EXERCISE REQUIREMENTS :: Repeat the data below word for word, from its first line through the line that contains "warehouse (784, 465)".

==== DATASET RECORDS

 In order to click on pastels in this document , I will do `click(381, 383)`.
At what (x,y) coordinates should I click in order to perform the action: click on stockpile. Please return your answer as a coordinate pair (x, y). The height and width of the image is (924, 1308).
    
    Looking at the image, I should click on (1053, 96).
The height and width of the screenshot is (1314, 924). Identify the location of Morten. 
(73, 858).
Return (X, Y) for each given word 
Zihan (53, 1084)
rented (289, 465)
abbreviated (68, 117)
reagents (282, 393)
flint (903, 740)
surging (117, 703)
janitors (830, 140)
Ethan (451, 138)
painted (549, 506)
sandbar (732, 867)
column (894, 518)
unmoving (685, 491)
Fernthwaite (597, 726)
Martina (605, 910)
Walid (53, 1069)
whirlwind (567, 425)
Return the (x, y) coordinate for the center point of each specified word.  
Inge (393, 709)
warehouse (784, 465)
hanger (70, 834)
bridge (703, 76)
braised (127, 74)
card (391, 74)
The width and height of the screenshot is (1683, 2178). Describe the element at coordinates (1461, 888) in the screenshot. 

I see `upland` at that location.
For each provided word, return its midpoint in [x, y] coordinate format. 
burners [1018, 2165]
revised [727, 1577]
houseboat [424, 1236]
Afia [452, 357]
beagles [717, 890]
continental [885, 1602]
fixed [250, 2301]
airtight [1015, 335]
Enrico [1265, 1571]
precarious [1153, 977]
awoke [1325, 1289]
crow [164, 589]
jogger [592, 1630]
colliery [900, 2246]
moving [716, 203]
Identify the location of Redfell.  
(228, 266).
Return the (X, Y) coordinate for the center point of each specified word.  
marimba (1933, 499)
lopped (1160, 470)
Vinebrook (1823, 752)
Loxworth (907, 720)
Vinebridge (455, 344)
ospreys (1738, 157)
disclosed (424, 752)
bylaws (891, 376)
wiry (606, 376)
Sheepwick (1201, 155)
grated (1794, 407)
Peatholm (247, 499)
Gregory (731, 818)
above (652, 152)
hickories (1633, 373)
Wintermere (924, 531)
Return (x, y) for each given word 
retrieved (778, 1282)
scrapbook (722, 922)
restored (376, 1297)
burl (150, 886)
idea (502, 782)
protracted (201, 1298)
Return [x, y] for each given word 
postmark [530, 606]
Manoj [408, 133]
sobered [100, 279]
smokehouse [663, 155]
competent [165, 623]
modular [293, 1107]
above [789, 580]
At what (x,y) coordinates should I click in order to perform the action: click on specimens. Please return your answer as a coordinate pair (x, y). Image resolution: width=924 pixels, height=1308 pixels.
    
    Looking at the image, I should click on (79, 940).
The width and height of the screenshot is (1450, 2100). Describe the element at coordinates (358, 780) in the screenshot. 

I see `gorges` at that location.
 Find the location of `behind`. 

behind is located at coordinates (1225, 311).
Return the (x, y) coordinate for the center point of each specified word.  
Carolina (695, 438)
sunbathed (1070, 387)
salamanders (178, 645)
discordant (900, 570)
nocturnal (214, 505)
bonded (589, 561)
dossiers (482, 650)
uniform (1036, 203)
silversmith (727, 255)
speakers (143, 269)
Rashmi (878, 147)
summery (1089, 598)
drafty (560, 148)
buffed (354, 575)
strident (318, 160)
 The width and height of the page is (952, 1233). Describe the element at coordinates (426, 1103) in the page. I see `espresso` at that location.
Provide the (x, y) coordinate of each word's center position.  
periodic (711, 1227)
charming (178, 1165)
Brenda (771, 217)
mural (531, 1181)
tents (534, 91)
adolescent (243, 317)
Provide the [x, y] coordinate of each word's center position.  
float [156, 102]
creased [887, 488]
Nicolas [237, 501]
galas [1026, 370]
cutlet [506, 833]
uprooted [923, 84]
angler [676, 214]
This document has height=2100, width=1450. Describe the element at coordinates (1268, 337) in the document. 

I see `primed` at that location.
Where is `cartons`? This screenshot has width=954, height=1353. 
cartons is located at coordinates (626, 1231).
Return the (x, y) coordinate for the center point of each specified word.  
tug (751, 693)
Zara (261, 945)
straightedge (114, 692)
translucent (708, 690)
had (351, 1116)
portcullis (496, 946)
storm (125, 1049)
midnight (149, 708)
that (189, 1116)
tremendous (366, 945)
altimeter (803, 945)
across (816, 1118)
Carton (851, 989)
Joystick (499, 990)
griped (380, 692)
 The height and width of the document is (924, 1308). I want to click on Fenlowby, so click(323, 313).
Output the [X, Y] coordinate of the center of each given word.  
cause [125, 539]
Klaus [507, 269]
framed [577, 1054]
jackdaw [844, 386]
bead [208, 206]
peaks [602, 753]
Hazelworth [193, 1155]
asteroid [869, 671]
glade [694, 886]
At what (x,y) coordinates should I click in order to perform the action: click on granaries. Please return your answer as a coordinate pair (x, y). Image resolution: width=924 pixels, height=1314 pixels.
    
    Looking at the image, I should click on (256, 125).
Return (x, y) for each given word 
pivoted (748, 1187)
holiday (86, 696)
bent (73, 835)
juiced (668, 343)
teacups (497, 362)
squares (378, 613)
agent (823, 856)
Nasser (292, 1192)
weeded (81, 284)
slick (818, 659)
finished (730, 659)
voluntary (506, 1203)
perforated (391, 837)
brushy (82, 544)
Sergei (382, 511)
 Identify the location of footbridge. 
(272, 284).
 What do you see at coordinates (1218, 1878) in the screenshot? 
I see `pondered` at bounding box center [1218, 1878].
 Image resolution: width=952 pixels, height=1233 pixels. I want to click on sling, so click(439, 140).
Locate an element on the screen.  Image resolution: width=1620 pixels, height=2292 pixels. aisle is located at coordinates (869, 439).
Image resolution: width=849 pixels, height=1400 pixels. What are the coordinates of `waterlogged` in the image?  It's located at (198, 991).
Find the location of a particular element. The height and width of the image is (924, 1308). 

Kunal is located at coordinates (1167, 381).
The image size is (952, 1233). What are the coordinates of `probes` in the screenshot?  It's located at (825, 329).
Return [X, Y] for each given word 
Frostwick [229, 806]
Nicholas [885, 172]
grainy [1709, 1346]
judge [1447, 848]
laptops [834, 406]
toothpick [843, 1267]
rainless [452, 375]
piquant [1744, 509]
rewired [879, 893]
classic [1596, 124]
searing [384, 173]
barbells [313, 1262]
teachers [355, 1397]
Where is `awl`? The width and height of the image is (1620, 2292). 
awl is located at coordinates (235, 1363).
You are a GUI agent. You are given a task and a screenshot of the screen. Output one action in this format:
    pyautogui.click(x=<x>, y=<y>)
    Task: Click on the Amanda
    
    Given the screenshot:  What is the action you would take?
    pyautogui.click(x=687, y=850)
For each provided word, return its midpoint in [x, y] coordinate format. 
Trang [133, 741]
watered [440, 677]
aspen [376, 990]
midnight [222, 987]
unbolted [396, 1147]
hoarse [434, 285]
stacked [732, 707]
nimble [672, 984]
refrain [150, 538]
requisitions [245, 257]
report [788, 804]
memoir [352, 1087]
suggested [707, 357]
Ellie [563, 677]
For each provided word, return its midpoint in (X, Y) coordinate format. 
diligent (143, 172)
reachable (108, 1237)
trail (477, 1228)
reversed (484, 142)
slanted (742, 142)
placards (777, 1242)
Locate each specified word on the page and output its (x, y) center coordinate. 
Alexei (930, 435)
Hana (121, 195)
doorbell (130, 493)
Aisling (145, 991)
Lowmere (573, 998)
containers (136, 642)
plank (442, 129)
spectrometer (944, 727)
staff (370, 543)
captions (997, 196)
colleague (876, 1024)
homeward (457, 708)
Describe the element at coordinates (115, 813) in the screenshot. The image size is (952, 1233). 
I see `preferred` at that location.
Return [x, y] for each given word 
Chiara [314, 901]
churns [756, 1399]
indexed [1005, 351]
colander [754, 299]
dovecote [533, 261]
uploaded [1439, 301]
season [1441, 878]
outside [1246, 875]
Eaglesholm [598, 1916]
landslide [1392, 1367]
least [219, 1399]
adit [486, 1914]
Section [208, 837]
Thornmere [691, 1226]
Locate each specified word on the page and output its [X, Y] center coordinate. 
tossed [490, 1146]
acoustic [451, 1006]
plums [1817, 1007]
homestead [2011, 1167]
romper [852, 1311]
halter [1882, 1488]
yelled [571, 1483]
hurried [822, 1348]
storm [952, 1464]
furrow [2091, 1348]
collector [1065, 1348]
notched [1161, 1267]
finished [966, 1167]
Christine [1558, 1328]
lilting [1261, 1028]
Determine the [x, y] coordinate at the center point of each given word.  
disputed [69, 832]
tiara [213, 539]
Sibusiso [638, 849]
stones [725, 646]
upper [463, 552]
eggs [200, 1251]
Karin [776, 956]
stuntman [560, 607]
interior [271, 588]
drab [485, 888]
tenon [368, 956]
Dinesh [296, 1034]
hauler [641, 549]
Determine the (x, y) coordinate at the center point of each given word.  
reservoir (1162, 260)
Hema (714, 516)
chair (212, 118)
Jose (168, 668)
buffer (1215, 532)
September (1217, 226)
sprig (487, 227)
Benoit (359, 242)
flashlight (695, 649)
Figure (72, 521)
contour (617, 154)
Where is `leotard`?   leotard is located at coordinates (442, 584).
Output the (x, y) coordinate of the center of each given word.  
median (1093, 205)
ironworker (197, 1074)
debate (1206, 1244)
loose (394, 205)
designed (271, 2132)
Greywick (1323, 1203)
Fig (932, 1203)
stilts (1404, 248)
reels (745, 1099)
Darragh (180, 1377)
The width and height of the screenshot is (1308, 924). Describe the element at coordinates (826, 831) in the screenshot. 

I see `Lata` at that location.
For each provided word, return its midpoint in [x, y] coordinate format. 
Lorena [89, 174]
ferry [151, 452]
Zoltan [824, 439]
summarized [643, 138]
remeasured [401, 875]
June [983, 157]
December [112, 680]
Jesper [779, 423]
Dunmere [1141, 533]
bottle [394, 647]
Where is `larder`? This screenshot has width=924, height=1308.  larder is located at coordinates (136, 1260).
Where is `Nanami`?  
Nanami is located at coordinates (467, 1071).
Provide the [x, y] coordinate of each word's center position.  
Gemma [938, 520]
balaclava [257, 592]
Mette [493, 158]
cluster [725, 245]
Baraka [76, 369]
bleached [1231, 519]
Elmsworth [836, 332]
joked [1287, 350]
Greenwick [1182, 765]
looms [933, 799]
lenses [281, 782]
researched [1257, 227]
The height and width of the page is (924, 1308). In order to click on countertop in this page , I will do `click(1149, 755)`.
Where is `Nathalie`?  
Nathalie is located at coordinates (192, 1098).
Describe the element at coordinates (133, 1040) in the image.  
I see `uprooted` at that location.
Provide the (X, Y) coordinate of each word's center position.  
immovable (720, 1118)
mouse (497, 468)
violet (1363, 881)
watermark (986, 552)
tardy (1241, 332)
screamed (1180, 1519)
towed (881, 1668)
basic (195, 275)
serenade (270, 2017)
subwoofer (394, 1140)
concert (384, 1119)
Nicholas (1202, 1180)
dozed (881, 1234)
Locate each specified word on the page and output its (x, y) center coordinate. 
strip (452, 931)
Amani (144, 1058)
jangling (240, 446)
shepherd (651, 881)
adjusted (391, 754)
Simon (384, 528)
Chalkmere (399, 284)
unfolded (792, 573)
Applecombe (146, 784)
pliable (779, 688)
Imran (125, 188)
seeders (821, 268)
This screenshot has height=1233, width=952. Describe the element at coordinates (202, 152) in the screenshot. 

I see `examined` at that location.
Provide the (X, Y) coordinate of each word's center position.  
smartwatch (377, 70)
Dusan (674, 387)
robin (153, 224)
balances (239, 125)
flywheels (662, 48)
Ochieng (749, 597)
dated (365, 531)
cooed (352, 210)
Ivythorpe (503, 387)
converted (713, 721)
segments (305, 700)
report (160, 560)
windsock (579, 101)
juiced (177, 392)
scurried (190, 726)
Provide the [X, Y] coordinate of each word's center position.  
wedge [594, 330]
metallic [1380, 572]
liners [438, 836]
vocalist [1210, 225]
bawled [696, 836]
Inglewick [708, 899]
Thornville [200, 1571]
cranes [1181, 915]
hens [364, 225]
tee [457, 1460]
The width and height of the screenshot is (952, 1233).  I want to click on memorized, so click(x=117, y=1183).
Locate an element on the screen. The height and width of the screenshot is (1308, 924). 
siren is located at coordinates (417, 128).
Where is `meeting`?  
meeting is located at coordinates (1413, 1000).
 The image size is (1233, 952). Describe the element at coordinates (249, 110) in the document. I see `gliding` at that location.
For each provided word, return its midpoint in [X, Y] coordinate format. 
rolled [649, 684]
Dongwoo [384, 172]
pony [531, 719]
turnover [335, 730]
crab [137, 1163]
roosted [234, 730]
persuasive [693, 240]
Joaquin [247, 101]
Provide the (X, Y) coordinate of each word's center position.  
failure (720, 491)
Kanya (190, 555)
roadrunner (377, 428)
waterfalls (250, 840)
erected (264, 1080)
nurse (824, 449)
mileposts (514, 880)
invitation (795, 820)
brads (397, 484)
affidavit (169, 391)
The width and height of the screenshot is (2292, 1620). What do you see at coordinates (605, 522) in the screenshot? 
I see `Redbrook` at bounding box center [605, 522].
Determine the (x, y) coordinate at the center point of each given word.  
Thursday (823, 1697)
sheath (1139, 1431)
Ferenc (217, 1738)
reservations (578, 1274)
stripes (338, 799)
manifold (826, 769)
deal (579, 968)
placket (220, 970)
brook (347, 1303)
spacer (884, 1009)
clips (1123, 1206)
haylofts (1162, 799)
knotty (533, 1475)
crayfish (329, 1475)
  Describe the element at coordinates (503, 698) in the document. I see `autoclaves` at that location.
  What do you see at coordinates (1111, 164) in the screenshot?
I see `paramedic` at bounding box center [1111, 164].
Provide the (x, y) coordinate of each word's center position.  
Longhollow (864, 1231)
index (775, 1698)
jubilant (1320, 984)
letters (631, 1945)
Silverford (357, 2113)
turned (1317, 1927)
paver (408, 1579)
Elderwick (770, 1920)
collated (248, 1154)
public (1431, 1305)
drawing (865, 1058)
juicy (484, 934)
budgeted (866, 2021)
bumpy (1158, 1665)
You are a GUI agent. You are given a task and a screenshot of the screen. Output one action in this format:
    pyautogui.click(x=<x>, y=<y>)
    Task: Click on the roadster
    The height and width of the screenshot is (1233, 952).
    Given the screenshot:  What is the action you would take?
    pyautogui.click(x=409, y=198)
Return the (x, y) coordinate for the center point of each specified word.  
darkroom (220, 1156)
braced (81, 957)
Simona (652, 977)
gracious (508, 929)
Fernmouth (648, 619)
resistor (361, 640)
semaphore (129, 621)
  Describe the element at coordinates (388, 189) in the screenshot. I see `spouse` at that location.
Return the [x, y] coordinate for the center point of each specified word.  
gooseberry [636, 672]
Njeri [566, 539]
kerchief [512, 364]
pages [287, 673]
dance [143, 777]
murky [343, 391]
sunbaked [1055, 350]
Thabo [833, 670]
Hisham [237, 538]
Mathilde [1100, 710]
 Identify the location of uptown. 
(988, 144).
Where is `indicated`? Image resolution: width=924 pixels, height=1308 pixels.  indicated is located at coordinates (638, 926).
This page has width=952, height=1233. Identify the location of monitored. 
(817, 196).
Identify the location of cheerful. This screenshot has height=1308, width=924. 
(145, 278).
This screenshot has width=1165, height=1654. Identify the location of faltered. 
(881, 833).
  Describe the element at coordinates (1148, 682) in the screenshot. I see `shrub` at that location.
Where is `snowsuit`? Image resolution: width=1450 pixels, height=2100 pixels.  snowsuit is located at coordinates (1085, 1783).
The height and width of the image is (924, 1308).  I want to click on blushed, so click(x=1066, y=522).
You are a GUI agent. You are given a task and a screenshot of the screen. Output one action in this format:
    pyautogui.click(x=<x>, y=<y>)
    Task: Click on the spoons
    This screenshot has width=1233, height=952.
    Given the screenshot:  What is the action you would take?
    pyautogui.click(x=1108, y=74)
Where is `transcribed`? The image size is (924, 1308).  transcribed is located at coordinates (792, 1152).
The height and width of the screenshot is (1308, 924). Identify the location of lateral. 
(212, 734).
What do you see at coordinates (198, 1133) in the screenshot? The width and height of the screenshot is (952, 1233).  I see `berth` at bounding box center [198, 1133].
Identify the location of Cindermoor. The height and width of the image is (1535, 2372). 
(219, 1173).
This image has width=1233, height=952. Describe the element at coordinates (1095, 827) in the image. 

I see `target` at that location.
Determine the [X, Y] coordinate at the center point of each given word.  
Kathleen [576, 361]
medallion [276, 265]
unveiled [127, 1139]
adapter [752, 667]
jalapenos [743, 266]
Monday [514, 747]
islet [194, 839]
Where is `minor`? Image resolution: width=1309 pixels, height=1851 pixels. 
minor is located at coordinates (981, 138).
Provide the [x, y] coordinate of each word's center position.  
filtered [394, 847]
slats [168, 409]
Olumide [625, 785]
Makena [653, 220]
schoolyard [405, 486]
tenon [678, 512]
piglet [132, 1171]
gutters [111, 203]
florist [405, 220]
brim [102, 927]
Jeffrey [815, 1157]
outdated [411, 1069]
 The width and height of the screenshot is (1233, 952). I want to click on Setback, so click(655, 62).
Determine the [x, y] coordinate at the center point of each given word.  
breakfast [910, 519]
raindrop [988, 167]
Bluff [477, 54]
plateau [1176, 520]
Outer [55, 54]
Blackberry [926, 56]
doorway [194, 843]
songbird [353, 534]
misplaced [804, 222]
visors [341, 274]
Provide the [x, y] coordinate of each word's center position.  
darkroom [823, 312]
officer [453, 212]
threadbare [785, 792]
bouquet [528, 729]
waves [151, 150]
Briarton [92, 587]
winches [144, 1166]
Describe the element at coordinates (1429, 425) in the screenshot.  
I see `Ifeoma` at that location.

========

SOLUTION ::
 In order to click on pastels in this document , I will do `click(381, 383)`.
At what (x,y) coordinates should I click in order to perform the action: click on stockpile. Please return your answer as a coordinate pair (x, y). The height and width of the image is (924, 1308).
    
    Looking at the image, I should click on (1053, 96).
The height and width of the screenshot is (1314, 924). Identify the location of Morten. 
(73, 858).
Return (X, Y) for each given word 
Zihan (53, 1084)
rented (289, 465)
abbreviated (68, 117)
reagents (282, 393)
flint (903, 740)
surging (117, 703)
janitors (830, 140)
Ethan (451, 138)
painted (549, 506)
sandbar (732, 867)
column (894, 518)
unmoving (685, 491)
Fernthwaite (597, 726)
Martina (605, 910)
Walid (53, 1069)
whirlwind (567, 425)
Return the (x, y) coordinate for the center point of each specified word.  
Inge (393, 709)
warehouse (784, 465)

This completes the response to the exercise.